WORK TO DO> From the material below, pick out every line that contains the string "kern" and copy those lines.

Extracted records
::::::
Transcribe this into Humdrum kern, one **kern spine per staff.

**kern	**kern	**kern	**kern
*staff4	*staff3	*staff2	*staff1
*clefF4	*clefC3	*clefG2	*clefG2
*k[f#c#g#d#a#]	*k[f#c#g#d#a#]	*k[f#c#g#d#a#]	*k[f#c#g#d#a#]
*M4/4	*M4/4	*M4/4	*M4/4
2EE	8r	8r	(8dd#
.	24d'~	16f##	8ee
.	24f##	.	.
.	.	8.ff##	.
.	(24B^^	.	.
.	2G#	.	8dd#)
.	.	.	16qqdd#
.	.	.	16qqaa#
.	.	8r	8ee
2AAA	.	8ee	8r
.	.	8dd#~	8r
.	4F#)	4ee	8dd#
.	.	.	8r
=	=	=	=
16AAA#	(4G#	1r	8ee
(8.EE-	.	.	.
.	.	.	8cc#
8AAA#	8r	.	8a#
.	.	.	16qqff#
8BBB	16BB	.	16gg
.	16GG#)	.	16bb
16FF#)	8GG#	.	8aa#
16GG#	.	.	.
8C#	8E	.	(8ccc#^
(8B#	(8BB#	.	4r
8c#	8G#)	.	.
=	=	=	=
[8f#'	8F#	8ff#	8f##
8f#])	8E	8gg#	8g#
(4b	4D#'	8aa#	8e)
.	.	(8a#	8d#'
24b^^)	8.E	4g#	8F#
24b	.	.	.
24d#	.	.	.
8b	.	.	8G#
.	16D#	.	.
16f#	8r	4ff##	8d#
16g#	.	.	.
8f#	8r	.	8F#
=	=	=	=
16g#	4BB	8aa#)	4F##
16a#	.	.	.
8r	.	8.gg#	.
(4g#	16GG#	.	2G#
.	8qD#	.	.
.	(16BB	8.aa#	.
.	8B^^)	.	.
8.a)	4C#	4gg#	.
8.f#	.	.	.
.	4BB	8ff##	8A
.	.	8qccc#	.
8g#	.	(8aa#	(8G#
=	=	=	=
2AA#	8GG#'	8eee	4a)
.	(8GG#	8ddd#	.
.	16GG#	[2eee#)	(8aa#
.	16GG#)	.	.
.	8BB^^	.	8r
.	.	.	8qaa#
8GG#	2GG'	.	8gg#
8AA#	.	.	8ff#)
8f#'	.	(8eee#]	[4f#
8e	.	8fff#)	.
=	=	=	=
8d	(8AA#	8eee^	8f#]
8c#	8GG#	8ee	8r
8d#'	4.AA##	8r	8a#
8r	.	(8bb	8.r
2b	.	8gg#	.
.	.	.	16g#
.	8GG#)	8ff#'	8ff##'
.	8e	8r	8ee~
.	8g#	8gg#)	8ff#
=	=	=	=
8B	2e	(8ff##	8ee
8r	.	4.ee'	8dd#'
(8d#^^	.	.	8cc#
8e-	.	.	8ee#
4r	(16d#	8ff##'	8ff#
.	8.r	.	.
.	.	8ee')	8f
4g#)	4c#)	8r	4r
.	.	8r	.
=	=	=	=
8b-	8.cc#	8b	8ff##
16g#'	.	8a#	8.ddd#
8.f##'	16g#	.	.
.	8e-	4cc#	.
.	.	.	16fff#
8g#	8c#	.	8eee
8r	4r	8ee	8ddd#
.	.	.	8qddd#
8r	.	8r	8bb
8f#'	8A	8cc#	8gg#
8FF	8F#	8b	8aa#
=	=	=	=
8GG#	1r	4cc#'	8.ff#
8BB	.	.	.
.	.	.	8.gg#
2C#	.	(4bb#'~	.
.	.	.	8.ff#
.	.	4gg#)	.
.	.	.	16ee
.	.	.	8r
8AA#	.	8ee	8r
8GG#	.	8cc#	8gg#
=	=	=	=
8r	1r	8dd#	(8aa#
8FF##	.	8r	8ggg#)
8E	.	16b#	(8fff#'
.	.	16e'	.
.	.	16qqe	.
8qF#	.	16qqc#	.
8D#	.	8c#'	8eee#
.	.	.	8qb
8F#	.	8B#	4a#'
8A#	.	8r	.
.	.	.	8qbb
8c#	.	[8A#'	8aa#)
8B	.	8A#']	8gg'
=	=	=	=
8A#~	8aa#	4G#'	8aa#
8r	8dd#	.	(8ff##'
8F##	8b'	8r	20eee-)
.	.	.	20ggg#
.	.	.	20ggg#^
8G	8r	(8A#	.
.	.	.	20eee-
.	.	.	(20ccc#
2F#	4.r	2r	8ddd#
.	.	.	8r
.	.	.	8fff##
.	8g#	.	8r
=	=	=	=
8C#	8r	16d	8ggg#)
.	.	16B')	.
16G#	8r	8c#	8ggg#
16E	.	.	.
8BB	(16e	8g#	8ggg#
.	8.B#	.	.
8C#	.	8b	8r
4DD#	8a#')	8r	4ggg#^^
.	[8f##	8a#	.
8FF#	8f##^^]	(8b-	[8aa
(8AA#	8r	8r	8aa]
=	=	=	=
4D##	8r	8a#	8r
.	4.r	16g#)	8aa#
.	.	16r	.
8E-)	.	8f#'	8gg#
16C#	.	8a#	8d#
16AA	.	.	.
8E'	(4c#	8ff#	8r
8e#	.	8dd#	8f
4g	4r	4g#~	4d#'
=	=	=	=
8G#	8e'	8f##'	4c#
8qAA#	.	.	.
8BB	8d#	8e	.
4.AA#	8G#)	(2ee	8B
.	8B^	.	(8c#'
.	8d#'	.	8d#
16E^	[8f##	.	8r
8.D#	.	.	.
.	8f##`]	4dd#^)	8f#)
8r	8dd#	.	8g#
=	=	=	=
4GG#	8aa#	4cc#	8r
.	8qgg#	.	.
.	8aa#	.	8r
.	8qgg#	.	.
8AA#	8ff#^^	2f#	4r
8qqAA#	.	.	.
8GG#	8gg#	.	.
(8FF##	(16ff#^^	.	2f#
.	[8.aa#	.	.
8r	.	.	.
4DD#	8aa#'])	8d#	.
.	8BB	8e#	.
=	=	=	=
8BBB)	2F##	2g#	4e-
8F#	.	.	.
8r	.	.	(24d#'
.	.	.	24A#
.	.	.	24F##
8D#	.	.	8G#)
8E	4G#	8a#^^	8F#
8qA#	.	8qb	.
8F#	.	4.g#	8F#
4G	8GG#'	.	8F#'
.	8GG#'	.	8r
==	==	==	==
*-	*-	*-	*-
::::::
SOLUTION TO THE PROBLEM>
Transcribe this into Humdrum kern, one **kern spine per staff.
**kern	**kern	**kern	**kern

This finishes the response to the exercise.